The line containing "R10: 10k (DGND, SIG25) -> 10k (SIG12, SIG25)" marks where to begin. Write out that line and every line after it exactly, through the last line below.

• • •

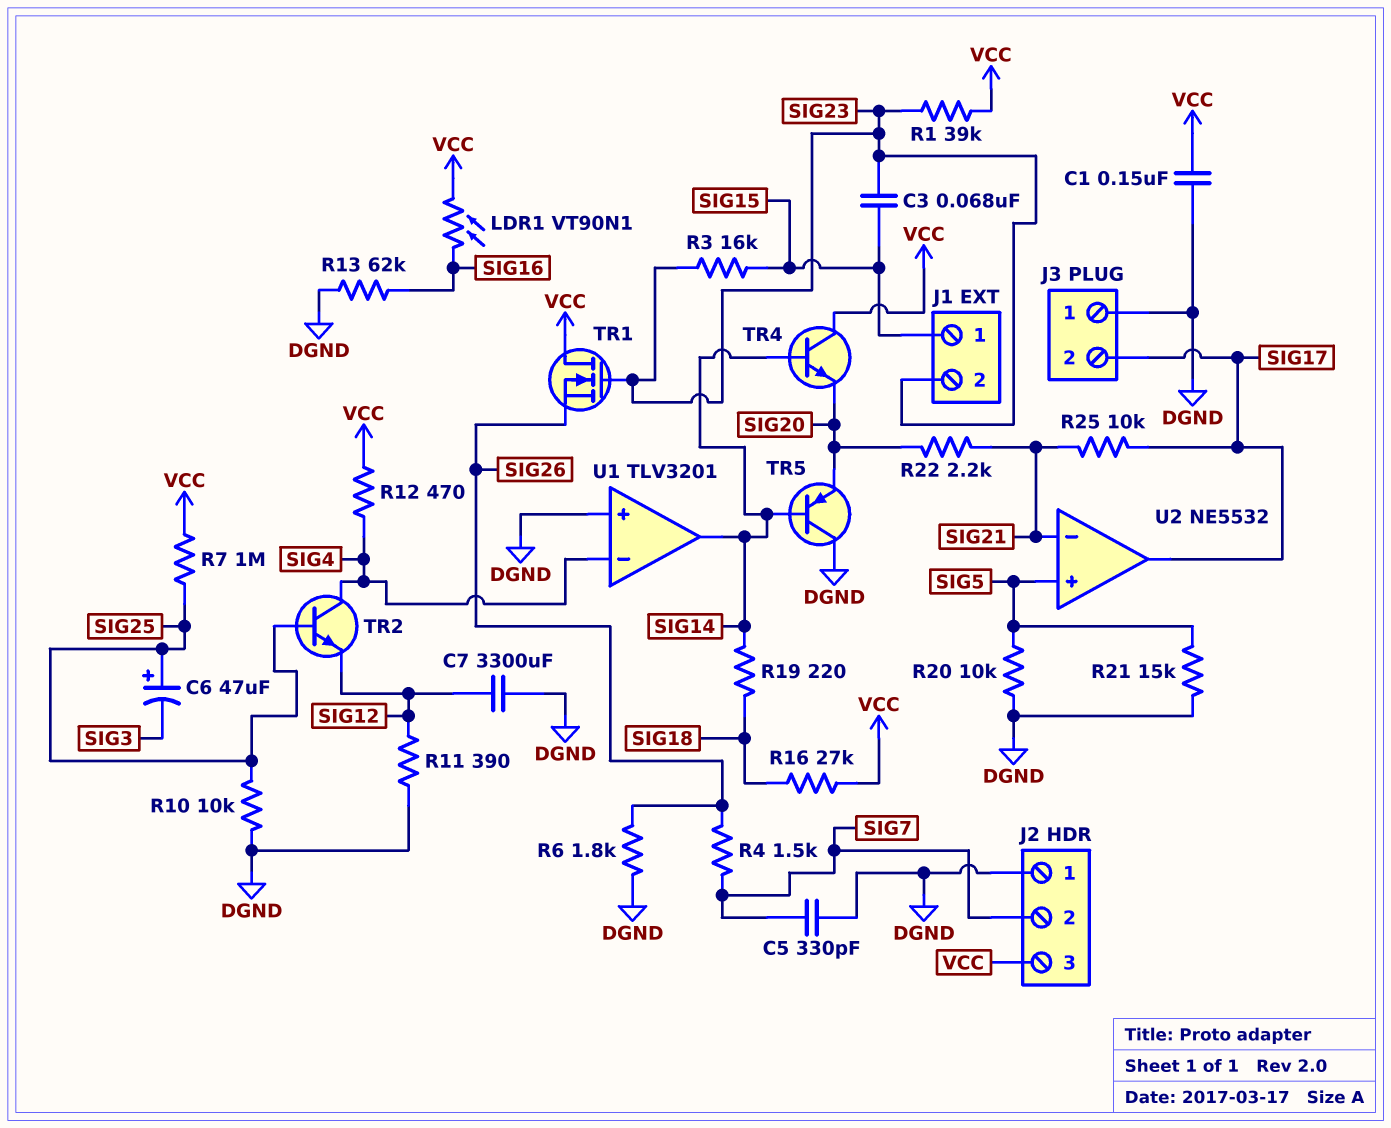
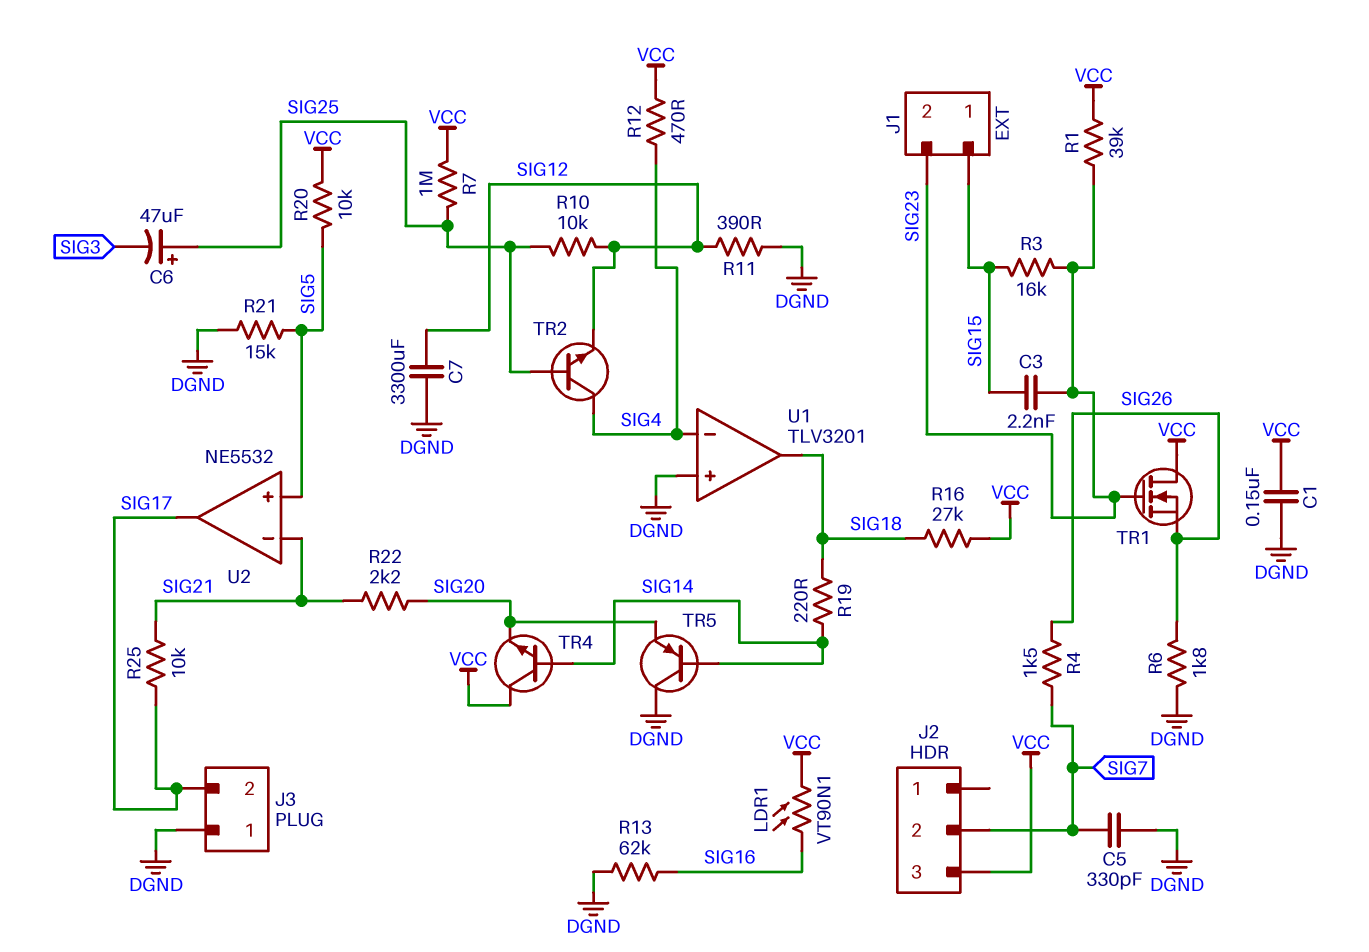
C3: 68nF (SIG15, SIG23) -> 2.2nF (SIG15, SIG23)
J2 pin 1: DGND -> none
R10: 10k (DGND, SIG25) -> 10k (SIG12, SIG25)
R20: 10k (DGND, SIG5) -> 10k (SIG5, VCC)
U1 pin out: SIG14 -> SIG18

• • •

### Response for this exercise
R10: 10k (DGND, SIG25) -> 10k (SIG12, SIG25)
R20: 10k (DGND, SIG5) -> 10k (SIG5, VCC)
U1 pin out: SIG14 -> SIG18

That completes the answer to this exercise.